Stored data:
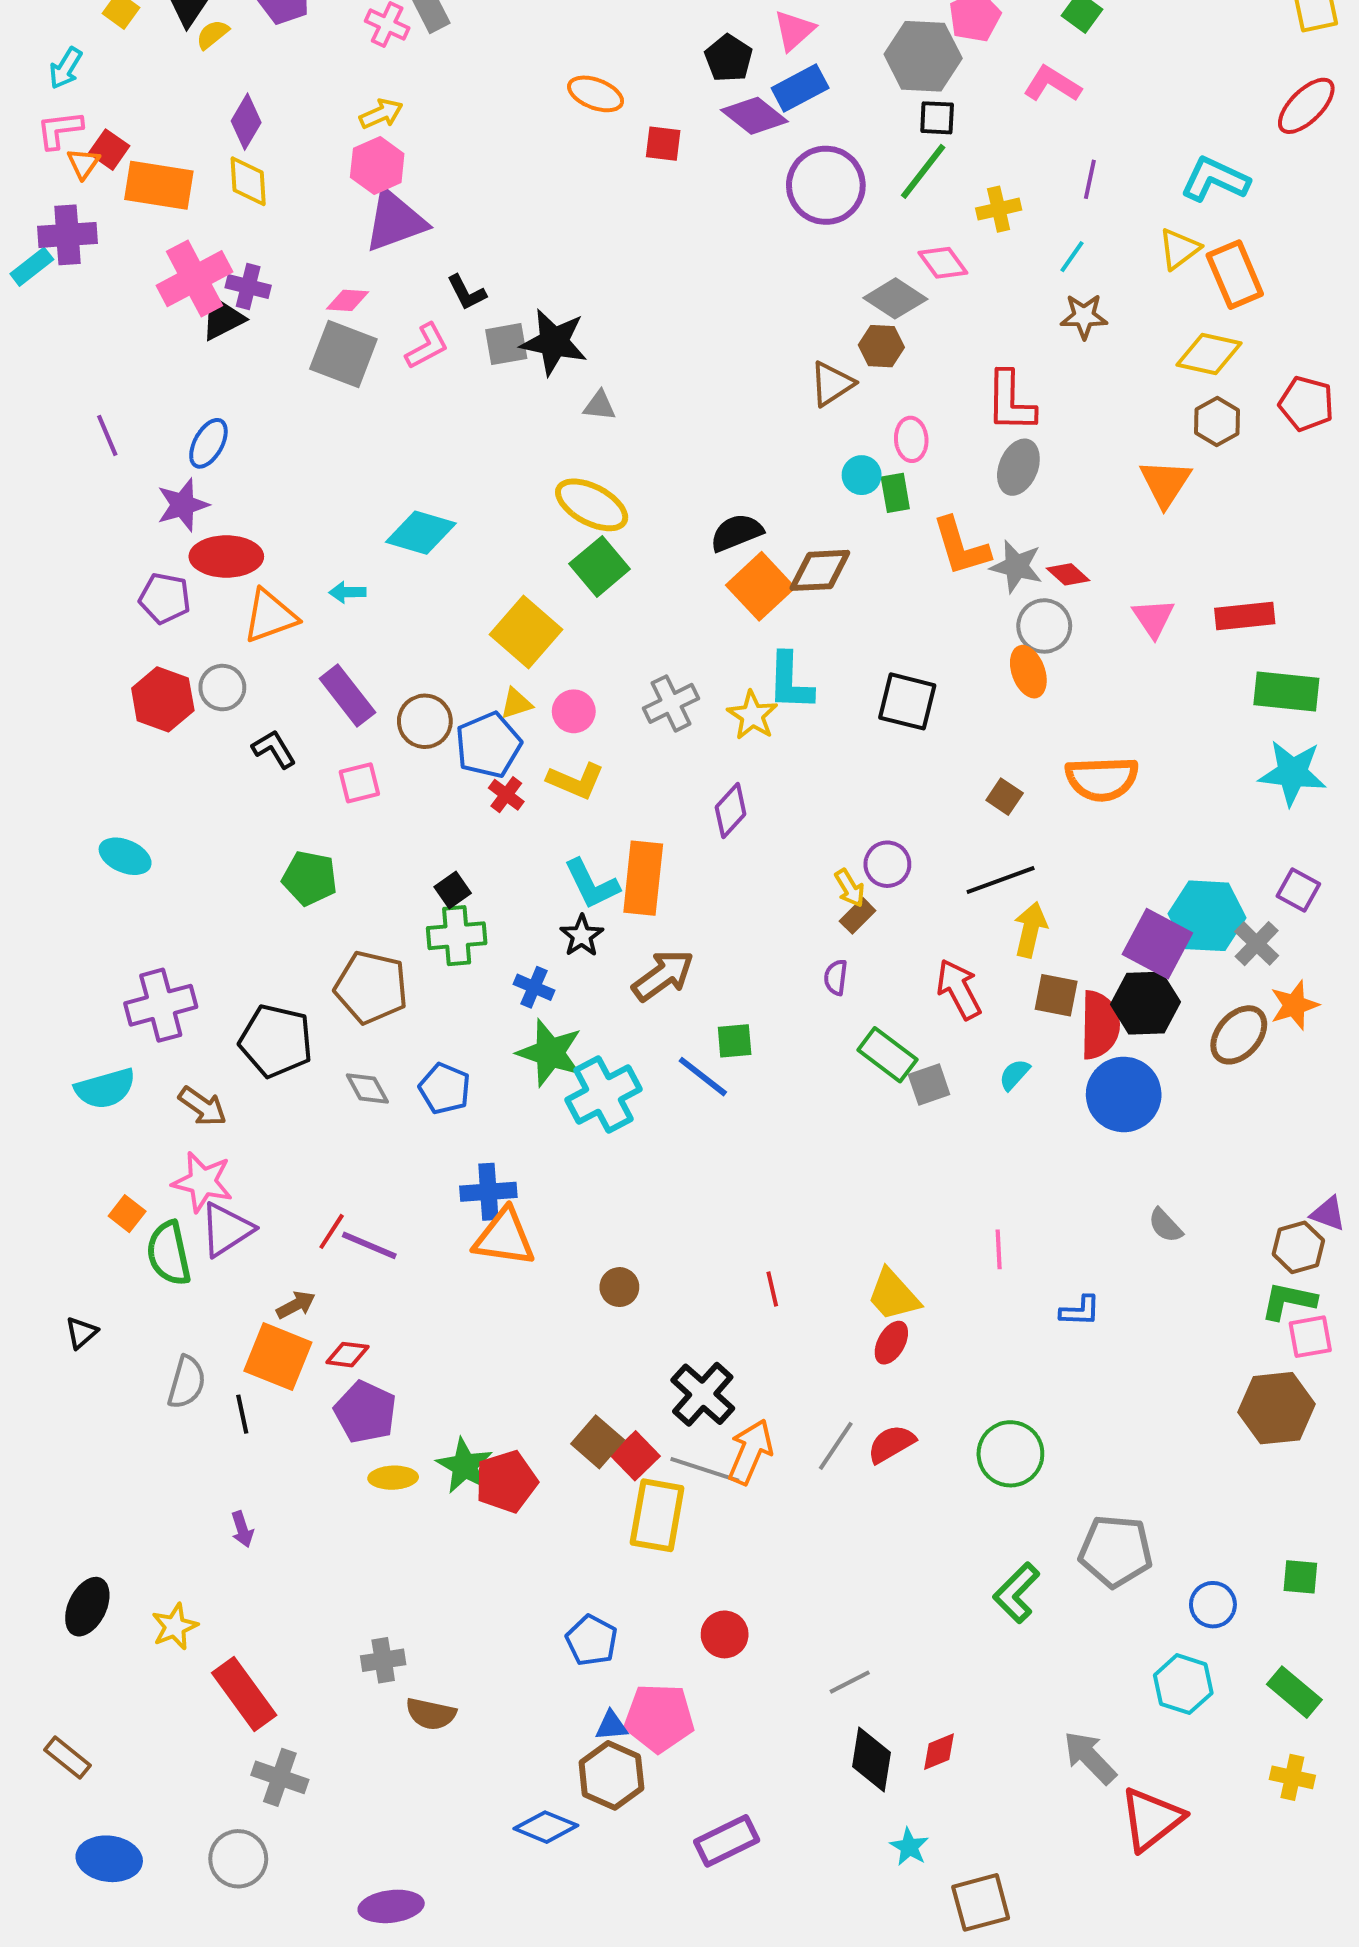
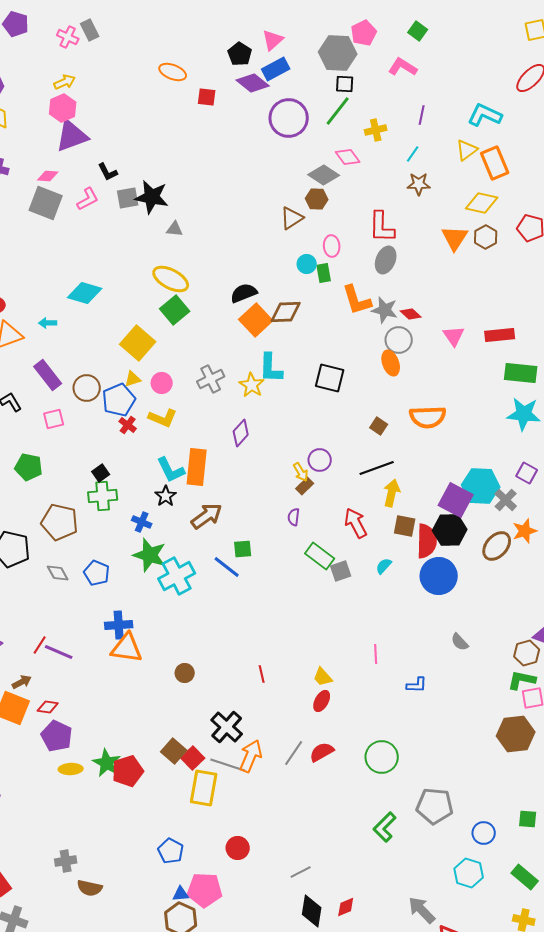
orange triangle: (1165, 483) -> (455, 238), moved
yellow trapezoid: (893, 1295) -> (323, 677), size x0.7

* * *

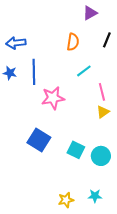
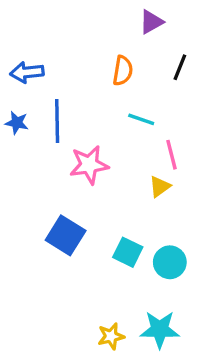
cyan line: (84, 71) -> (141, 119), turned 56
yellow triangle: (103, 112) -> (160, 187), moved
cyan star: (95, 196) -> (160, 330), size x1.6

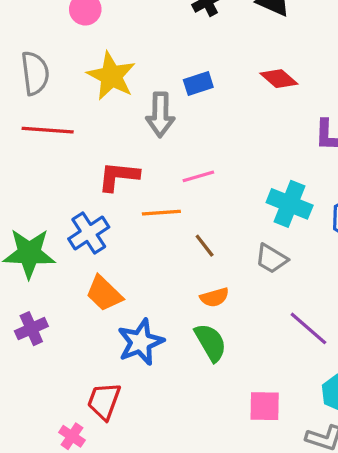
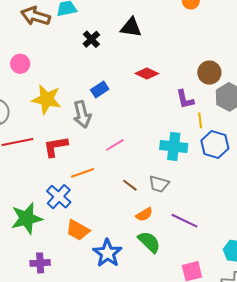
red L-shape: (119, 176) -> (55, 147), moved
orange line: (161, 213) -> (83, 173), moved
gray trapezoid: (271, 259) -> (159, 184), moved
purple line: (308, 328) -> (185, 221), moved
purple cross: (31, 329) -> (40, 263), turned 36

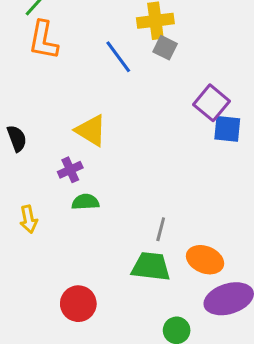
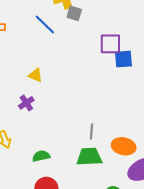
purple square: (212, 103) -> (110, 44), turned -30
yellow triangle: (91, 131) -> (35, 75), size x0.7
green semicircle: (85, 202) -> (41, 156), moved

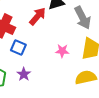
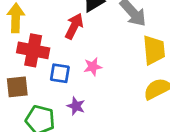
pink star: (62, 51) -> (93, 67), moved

Task objective:
Above, find the line holding "cyan star: (95, 196) -> (160, 330), size x1.6" and the line holding "pink star: (62, 51) -> (93, 67), moved". Print exactly those two lines and every line between them, but no pictures.

Problem solution:
cyan star: (95, 196) -> (160, 330), size x1.6

red L-shape: (119, 176) -> (55, 147), moved
orange line: (161, 213) -> (83, 173), moved
gray trapezoid: (271, 259) -> (159, 184), moved
purple line: (308, 328) -> (185, 221), moved
purple cross: (31, 329) -> (40, 263), turned 36

purple square: (212, 103) -> (110, 44), turned -30
yellow triangle: (91, 131) -> (35, 75), size x0.7
green semicircle: (85, 202) -> (41, 156), moved

pink star: (62, 51) -> (93, 67), moved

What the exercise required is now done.